* PROBLEM TO SOLVE *
The lines below starting at the line containing "Someone put down the plato" and ending at the line containing "Someone swapped the pirámide" are to be repeated exactly, with both ends kept and nothing else added.

[GIVEN DATA — start]

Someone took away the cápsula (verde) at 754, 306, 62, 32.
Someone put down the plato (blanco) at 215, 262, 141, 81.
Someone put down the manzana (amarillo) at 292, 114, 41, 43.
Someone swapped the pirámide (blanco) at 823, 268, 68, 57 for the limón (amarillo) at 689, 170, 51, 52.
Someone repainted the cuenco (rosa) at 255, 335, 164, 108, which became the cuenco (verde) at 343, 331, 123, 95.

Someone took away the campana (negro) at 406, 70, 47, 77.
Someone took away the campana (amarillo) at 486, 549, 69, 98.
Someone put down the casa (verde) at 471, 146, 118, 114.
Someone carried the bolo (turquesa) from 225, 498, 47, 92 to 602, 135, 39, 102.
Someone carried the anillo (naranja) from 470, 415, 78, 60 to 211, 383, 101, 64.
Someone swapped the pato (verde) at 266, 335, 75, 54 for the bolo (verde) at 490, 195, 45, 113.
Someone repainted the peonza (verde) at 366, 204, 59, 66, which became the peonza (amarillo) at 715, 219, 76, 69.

[GIVEN DATA — finish]
[GIVEN DATA — start]

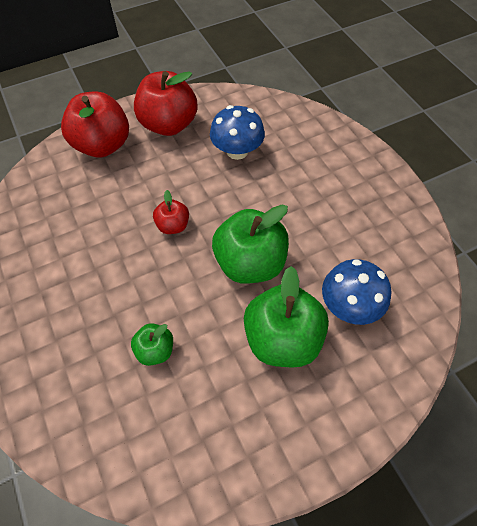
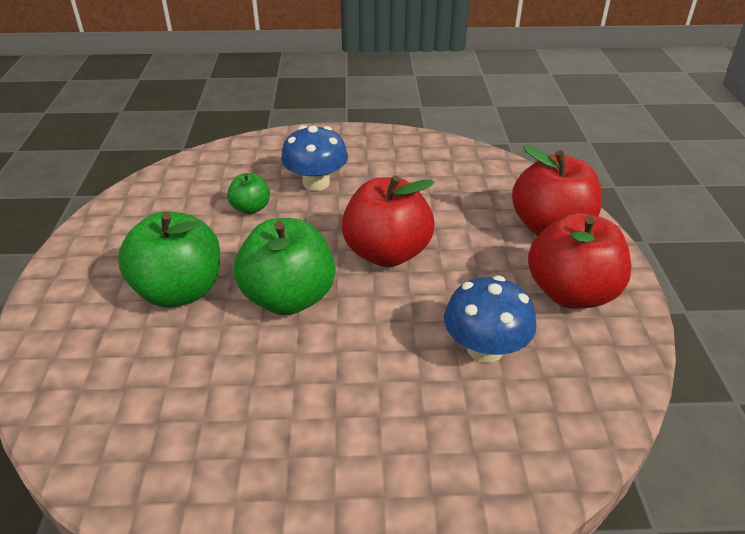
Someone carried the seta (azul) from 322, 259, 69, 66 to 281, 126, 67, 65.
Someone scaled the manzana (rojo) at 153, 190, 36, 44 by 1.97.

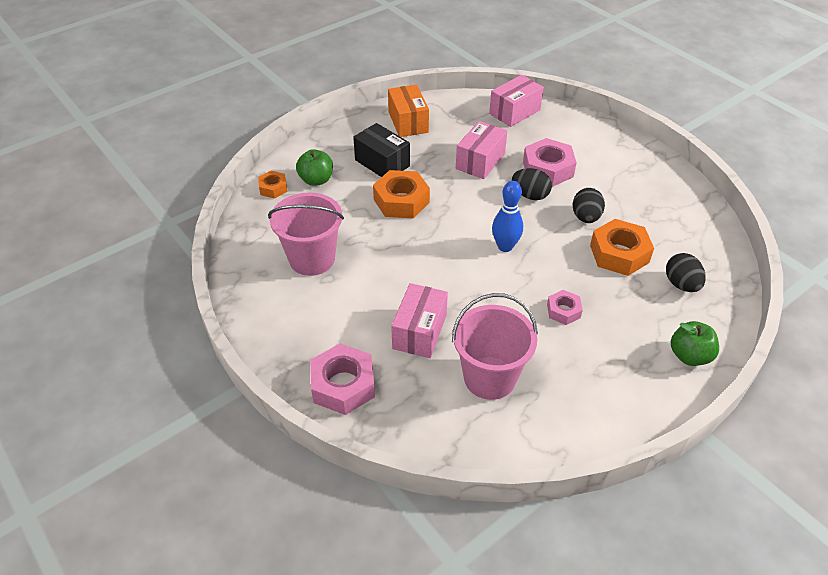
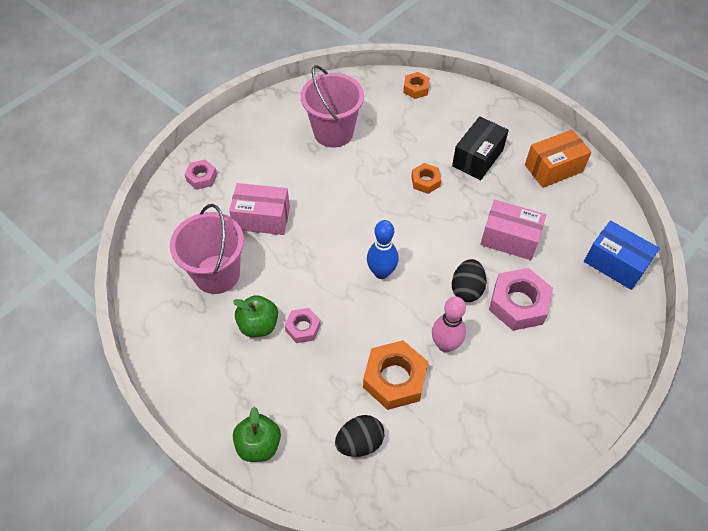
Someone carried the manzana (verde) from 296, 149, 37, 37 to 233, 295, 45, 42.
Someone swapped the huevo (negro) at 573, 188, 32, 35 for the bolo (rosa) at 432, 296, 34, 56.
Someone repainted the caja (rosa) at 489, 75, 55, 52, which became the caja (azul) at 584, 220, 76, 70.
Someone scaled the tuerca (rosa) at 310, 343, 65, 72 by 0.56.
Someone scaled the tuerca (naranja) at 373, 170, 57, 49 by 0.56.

[GIVEN DATA — finish]
[GIVEN DATA — start]

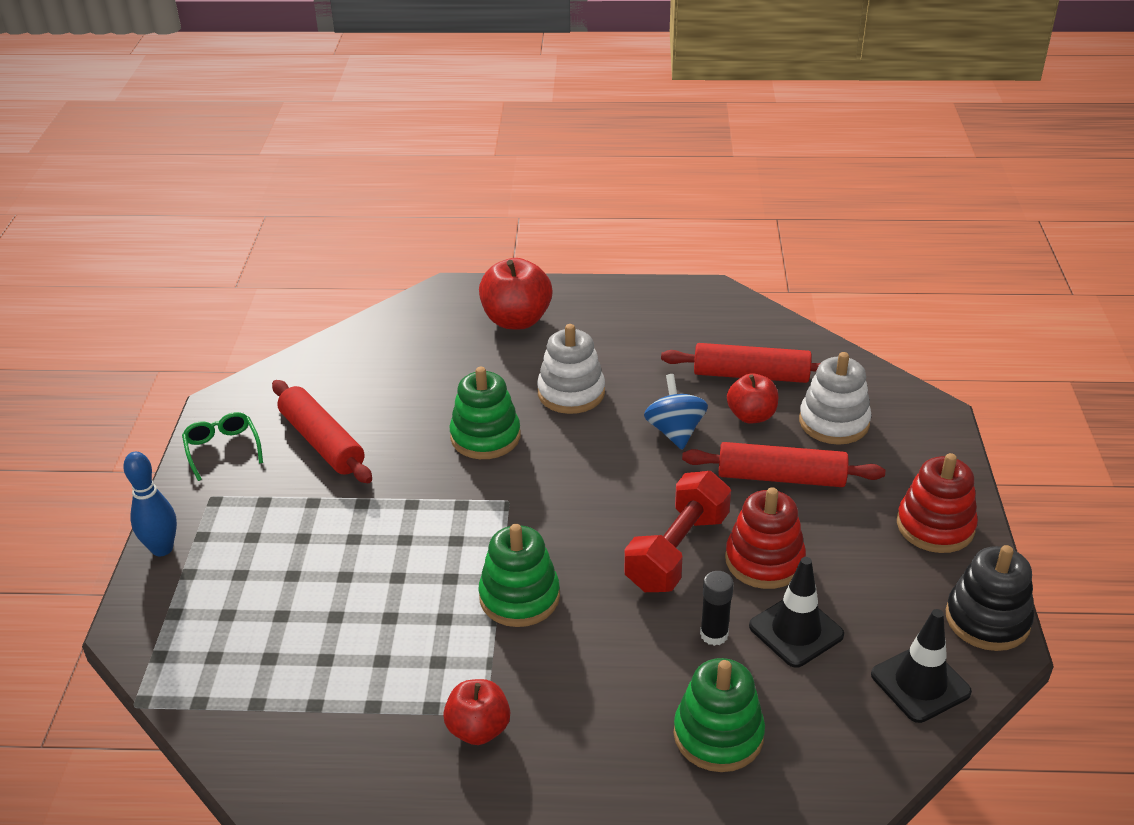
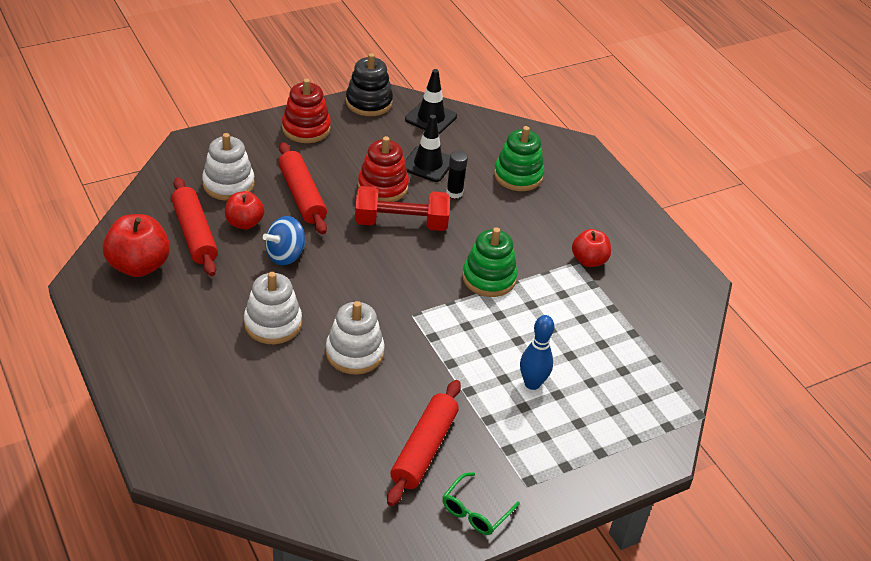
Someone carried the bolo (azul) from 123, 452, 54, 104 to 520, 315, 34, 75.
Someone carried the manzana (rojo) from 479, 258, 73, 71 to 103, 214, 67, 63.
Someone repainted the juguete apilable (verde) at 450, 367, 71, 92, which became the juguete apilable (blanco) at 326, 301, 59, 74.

[GIVEN DATA — finish]

* SOLUTION FOR THIS PROBLEM *
Someone put down the plato (blanco) at 215, 262, 141, 81.
Someone put down the manzana (amarillo) at 292, 114, 41, 43.
Someone swapped the pirámide (blanco) at 823, 268, 68, 57 for the limón (amarillo) at 689, 170, 51, 52.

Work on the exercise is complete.